◆ SUPPLIED INFORMATION ◆

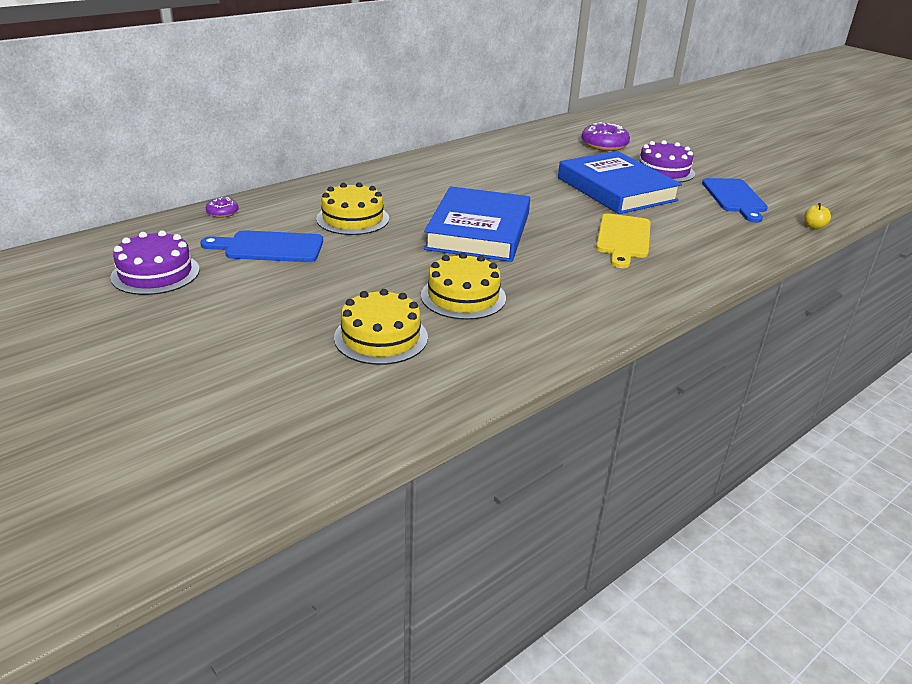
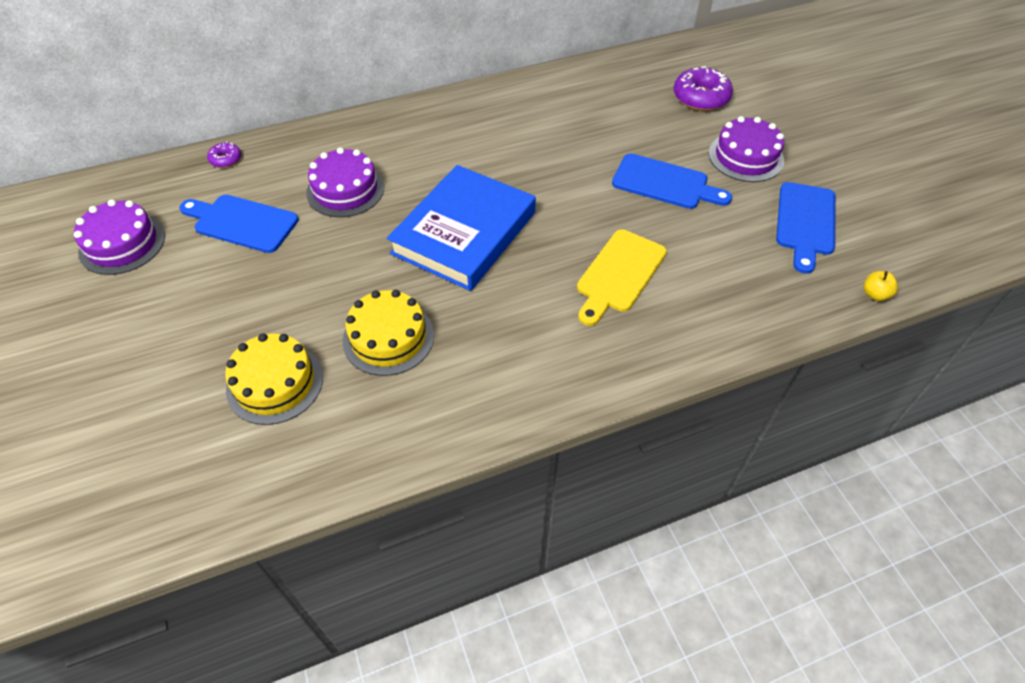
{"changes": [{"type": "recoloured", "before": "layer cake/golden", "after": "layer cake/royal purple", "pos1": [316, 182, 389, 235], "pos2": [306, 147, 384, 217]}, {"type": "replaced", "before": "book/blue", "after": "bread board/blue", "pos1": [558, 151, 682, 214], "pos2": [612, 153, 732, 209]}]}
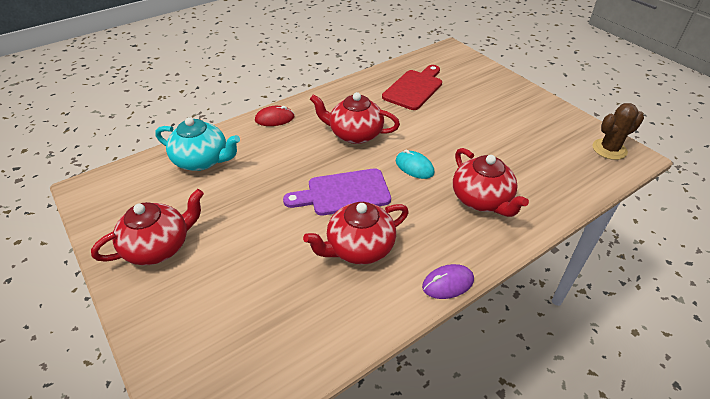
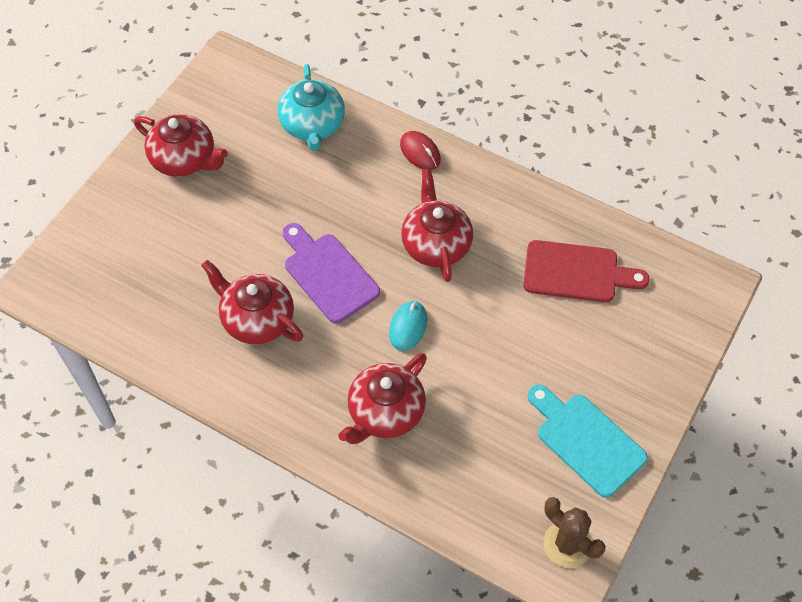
{"changes": [{"type": "added", "after": "bread board/teal", "pos2": [527, 385, 648, 498]}, {"type": "removed", "before": "mouse/royal purple", "pos1": [422, 264, 474, 299]}]}
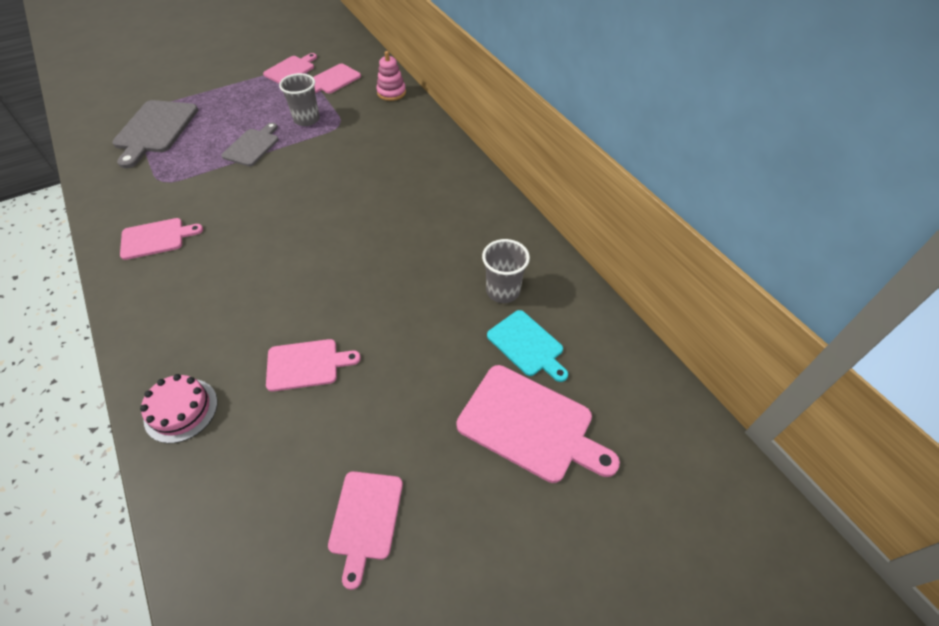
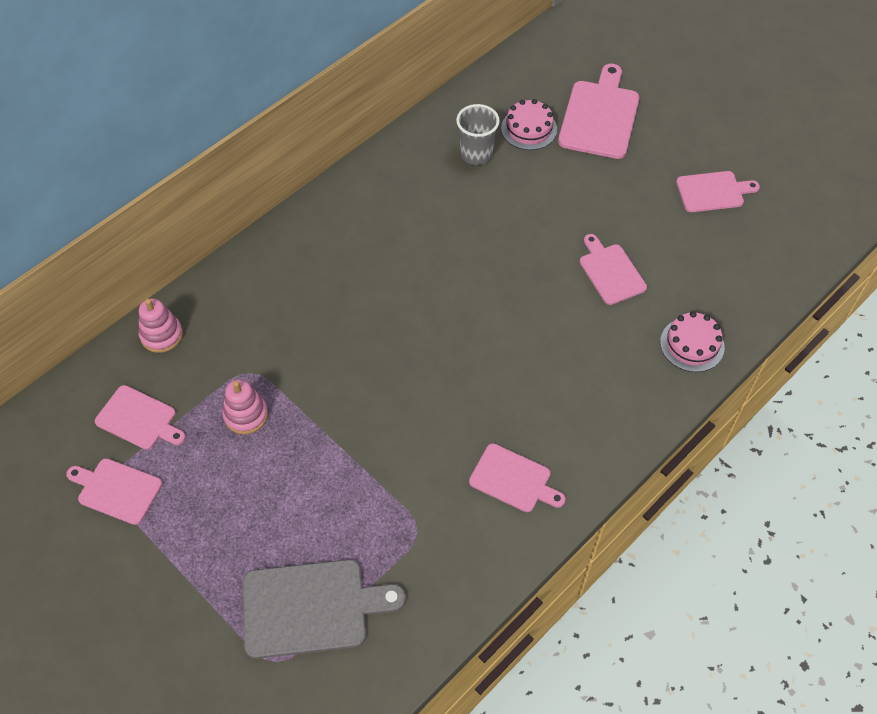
{"changes": [{"type": "replaced", "before": "tumbler/gray", "after": "stacking toy/rose-pink", "pos1": [279, 73, 320, 126], "pos2": [222, 379, 268, 434]}, {"type": "turned", "before": "bread board/rose-pink", "pos1": [120, 218, 203, 260], "pos2": [469, 443, 566, 512], "turn": 150}, {"type": "replaced", "before": "bread board/teal", "after": "layer cake/rose-pink", "pos1": [487, 310, 568, 382], "pos2": [501, 99, 557, 150]}, {"type": "removed", "before": "bread board/gray", "pos1": [221, 122, 279, 166]}]}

◆ WORK TO COMPLETE ◆
Everything but the pictures is needed: copy the data above exactly.

◆ ANSWER TO THIS PROBLEM ◆
{"changes": [{"type": "recoloured", "before": "layer cake/golden", "after": "layer cake/royal purple", "pos1": [316, 182, 389, 235], "pos2": [306, 147, 384, 217]}, {"type": "replaced", "before": "book/blue", "after": "bread board/blue", "pos1": [558, 151, 682, 214], "pos2": [612, 153, 732, 209]}]}
{"changes": [{"type": "added", "after": "bread board/teal", "pos2": [527, 385, 648, 498]}, {"type": "removed", "before": "mouse/royal purple", "pos1": [422, 264, 474, 299]}]}
{"changes": [{"type": "replaced", "before": "tumbler/gray", "after": "stacking toy/rose-pink", "pos1": [279, 73, 320, 126], "pos2": [222, 379, 268, 434]}, {"type": "turned", "before": "bread board/rose-pink", "pos1": [120, 218, 203, 260], "pos2": [469, 443, 566, 512], "turn": 150}, {"type": "replaced", "before": "bread board/teal", "after": "layer cake/rose-pink", "pos1": [487, 310, 568, 382], "pos2": [501, 99, 557, 150]}, {"type": "removed", "before": "bread board/gray", "pos1": [221, 122, 279, 166]}]}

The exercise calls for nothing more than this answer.